▶ [DIRECTIONS]:
Every line from the start of the listing below through the line that contains "U12: NOT 74HC04" is to be reproduced word for word.

##### RECORDS FOR PROCESSING

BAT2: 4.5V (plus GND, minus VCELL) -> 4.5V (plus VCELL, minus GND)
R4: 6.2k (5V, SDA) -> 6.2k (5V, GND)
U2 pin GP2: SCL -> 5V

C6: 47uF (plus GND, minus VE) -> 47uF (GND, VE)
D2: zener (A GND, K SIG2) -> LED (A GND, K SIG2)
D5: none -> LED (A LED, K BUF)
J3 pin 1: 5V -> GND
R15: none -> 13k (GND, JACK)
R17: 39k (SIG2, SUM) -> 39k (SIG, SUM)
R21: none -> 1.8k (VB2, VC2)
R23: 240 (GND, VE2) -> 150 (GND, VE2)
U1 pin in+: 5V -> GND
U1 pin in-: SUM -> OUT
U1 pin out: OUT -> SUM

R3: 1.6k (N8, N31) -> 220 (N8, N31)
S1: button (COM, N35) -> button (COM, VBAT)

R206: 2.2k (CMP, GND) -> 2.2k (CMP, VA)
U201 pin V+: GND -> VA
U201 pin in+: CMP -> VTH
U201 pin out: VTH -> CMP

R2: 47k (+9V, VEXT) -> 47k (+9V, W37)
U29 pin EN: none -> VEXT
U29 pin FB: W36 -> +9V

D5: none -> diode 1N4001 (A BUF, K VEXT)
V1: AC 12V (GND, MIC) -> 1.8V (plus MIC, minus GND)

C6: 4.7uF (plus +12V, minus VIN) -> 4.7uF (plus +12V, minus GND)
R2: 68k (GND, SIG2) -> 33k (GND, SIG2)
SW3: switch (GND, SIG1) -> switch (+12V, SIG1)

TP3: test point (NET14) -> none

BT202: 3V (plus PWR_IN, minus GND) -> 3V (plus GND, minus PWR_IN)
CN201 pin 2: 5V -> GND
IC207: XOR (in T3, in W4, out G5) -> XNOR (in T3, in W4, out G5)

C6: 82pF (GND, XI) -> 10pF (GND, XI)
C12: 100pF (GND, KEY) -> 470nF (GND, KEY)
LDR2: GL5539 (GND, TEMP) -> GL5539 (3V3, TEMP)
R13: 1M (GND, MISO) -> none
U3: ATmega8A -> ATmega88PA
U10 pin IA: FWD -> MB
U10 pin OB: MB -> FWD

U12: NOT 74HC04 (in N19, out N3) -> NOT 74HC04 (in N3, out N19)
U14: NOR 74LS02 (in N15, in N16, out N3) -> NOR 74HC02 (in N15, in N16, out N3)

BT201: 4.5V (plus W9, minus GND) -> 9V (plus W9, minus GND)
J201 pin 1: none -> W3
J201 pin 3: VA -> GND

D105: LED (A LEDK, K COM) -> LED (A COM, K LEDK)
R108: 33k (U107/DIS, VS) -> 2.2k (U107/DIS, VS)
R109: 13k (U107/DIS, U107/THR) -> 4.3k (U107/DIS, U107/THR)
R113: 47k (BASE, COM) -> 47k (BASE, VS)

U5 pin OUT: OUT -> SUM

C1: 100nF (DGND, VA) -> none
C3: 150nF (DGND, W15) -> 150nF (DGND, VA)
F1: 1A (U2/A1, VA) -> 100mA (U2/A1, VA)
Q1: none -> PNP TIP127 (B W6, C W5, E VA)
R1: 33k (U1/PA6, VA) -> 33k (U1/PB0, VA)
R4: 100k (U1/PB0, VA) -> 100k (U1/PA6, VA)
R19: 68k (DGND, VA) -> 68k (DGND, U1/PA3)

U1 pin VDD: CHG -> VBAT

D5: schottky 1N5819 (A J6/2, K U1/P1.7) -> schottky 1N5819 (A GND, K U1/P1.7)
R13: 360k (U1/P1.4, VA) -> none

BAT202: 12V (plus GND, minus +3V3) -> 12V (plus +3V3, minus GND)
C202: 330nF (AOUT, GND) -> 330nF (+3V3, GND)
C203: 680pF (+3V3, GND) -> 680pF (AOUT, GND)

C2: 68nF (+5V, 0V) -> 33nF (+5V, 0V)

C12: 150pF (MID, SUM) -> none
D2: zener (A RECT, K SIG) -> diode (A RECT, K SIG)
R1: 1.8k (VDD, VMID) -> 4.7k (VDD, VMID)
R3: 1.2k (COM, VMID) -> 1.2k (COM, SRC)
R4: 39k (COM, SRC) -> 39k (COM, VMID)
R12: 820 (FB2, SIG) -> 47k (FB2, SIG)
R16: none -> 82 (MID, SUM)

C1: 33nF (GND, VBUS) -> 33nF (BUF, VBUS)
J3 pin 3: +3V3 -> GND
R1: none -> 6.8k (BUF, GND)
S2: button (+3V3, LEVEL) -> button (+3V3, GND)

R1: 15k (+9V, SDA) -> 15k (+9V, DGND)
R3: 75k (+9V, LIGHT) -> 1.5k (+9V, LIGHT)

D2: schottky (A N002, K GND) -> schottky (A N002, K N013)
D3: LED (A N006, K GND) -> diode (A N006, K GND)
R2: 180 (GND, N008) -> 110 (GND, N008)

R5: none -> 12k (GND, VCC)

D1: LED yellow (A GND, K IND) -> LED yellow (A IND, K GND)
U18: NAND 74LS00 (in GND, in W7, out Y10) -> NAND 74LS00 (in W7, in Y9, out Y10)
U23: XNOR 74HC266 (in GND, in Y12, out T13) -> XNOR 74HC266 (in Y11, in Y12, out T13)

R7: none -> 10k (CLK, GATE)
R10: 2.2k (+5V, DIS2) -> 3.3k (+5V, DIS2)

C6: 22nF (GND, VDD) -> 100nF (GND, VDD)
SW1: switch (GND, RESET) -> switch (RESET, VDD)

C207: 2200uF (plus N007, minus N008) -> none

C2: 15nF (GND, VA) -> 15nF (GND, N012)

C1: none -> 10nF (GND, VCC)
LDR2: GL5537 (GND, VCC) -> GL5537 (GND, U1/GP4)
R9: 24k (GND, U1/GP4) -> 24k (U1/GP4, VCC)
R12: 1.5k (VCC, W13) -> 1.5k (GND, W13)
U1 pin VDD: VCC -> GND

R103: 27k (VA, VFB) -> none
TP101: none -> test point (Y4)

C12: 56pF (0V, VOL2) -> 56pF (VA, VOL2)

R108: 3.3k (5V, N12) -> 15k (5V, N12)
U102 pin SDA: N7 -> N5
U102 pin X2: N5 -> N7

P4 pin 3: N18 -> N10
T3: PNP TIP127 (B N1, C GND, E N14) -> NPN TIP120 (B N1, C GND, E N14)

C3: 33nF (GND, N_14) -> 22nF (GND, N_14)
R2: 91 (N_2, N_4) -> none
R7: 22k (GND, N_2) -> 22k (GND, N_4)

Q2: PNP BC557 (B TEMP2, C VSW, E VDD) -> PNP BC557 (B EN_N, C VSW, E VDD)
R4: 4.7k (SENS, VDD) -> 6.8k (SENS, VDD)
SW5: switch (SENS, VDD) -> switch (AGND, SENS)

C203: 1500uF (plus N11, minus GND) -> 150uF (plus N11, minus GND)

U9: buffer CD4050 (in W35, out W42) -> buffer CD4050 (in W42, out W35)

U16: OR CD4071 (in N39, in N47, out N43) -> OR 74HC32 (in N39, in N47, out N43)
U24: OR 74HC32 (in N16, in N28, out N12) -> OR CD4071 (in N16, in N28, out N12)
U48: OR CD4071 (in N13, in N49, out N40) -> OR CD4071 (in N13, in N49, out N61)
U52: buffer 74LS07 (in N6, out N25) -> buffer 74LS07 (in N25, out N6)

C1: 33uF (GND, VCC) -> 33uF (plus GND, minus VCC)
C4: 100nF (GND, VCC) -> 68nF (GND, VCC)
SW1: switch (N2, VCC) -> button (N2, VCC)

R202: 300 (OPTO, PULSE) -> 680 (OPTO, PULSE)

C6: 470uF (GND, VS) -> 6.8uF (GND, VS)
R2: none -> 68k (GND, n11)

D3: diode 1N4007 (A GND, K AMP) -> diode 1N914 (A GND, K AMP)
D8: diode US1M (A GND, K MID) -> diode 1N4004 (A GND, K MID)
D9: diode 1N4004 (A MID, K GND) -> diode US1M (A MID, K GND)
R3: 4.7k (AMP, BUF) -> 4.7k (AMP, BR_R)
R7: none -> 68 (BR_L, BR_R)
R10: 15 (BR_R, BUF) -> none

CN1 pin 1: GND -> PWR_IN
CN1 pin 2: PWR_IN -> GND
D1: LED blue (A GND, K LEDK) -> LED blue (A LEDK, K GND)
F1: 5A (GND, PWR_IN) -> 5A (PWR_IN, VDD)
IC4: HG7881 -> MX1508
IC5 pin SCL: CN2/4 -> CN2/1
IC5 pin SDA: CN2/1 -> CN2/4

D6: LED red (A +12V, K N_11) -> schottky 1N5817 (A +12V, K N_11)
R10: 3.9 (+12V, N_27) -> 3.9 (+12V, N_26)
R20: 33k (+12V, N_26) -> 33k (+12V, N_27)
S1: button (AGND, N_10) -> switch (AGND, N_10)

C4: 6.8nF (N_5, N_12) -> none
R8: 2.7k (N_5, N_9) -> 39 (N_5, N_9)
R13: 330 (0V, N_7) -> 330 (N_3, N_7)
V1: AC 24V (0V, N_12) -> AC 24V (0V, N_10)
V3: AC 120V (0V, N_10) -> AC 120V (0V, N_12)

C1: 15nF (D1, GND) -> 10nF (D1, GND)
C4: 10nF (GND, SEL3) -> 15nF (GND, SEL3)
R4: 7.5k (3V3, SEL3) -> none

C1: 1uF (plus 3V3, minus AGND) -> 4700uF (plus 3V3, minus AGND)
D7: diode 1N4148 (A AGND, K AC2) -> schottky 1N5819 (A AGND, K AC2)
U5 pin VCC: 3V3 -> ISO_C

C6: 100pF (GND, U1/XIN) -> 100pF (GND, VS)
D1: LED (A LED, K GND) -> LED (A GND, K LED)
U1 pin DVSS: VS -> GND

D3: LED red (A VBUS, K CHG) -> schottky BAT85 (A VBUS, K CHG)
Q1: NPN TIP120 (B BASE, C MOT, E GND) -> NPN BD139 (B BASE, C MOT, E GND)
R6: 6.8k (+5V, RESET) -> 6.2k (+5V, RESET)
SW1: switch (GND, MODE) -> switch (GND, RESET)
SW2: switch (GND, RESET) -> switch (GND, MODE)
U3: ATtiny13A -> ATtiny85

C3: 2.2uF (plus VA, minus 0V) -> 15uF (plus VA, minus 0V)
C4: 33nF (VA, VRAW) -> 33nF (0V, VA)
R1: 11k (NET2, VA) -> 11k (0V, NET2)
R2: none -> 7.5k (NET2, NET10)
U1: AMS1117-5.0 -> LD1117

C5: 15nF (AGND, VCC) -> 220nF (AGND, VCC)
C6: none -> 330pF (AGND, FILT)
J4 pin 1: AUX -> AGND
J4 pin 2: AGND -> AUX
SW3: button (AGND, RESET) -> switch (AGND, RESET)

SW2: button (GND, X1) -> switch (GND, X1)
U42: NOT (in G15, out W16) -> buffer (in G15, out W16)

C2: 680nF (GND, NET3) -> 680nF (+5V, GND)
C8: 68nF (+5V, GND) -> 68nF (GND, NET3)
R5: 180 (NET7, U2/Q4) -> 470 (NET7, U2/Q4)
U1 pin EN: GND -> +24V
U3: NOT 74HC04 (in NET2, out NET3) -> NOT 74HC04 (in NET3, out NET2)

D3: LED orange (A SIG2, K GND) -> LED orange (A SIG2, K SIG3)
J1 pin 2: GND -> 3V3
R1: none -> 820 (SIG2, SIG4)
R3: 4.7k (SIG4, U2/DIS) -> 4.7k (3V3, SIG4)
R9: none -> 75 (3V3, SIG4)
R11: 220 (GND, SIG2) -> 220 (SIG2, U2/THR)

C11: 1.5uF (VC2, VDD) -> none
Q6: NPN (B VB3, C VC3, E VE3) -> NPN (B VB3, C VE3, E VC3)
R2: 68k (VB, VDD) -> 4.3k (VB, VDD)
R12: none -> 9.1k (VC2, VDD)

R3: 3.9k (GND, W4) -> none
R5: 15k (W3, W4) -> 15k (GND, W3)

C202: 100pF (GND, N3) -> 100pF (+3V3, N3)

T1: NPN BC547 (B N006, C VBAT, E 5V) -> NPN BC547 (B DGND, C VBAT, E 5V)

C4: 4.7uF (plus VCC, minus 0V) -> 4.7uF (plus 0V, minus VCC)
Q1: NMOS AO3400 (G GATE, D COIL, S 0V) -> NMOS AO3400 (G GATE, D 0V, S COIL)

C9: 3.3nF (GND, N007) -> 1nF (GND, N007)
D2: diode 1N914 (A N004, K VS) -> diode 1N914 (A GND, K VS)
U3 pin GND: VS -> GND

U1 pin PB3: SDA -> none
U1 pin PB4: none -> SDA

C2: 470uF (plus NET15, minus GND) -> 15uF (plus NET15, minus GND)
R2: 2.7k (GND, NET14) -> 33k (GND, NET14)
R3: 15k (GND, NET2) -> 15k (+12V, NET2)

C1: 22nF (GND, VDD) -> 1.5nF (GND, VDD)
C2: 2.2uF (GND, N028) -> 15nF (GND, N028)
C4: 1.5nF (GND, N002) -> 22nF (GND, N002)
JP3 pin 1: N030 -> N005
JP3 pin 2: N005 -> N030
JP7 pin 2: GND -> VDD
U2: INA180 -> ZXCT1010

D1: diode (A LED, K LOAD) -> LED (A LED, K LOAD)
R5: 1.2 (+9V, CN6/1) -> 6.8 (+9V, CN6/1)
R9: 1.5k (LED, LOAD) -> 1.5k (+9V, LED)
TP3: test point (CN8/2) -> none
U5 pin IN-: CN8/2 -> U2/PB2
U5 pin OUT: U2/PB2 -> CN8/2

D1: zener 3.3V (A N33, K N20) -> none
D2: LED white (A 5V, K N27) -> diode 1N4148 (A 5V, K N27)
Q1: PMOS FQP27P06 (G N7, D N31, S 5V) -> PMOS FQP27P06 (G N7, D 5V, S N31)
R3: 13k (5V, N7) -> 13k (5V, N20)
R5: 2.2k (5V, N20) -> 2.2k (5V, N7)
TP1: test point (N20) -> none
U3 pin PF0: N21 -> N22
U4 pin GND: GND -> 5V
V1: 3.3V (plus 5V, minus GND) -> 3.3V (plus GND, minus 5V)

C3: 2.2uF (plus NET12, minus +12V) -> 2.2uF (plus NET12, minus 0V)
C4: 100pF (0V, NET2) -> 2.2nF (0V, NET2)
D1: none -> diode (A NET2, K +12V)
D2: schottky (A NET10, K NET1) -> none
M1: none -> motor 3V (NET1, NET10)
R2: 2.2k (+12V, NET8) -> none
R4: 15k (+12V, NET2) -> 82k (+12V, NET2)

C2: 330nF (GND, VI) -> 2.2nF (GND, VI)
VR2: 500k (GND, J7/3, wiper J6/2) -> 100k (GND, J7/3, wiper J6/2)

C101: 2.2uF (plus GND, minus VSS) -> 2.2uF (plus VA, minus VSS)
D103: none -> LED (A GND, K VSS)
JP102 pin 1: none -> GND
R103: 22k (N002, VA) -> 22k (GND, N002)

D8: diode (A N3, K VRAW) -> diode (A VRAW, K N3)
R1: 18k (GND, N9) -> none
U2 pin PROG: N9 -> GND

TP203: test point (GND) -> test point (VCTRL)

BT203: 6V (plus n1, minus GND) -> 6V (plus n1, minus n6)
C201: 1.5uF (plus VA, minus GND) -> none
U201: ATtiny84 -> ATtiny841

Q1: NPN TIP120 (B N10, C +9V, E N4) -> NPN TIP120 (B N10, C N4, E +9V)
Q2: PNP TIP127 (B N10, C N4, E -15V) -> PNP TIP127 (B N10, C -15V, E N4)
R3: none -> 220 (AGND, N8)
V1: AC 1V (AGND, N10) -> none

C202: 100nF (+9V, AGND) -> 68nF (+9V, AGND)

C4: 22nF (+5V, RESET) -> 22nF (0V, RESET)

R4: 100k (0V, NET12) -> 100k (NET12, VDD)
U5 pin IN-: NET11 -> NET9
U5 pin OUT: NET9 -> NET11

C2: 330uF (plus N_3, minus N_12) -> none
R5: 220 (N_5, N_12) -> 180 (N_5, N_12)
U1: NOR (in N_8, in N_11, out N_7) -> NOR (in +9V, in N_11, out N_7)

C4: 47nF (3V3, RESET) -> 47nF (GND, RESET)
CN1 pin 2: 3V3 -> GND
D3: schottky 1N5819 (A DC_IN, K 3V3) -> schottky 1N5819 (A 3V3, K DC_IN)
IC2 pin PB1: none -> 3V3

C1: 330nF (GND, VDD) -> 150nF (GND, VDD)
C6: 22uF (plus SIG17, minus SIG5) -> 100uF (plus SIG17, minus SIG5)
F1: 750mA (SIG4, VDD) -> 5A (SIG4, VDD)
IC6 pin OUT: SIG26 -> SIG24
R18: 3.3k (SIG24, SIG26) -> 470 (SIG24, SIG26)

##########

▶ [THE COMPLETED TASK]:
BAT2: 4.5V (plus GND, minus VCELL) -> 4.5V (plus VCELL, minus GND)
R4: 6.2k (5V, SDA) -> 6.2k (5V, GND)
U2 pin GP2: SCL -> 5V

C6: 47uF (plus GND, minus VE) -> 47uF (GND, VE)
D2: zener (A GND, K SIG2) -> LED (A GND, K SIG2)
D5: none -> LED (A LED, K BUF)
J3 pin 1: 5V -> GND
R15: none -> 13k (GND, JACK)
R17: 39k (SIG2, SUM) -> 39k (SIG, SUM)
R21: none -> 1.8k (VB2, VC2)
R23: 240 (GND, VE2) -> 150 (GND, VE2)
U1 pin in+: 5V -> GND
U1 pin in-: SUM -> OUT
U1 pin out: OUT -> SUM

R3: 1.6k (N8, N31) -> 220 (N8, N31)
S1: button (COM, N35) -> button (COM, VBAT)

R206: 2.2k (CMP, GND) -> 2.2k (CMP, VA)
U201 pin V+: GND -> VA
U201 pin in+: CMP -> VTH
U201 pin out: VTH -> CMP

R2: 47k (+9V, VEXT) -> 47k (+9V, W37)
U29 pin EN: none -> VEXT
U29 pin FB: W36 -> +9V

D5: none -> diode 1N4001 (A BUF, K VEXT)
V1: AC 12V (GND, MIC) -> 1.8V (plus MIC, minus GND)

C6: 4.7uF (plus +12V, minus VIN) -> 4.7uF (plus +12V, minus GND)
R2: 68k (GND, SIG2) -> 33k (GND, SIG2)
SW3: switch (GND, SIG1) -> switch (+12V, SIG1)

TP3: test point (NET14) -> none

BT202: 3V (plus PWR_IN, minus GND) -> 3V (plus GND, minus PWR_IN)
CN201 pin 2: 5V -> GND
IC207: XOR (in T3, in W4, out G5) -> XNOR (in T3, in W4, out G5)

C6: 82pF (GND, XI) -> 10pF (GND, XI)
C12: 100pF (GND, KEY) -> 470nF (GND, KEY)
LDR2: GL5539 (GND, TEMP) -> GL5539 (3V3, TEMP)
R13: 1M (GND, MISO) -> none
U3: ATmega8A -> ATmega88PA
U10 pin IA: FWD -> MB
U10 pin OB: MB -> FWD

U12: NOT 74HC04 (in N19, out N3) -> NOT 74HC04 (in N3, out N19)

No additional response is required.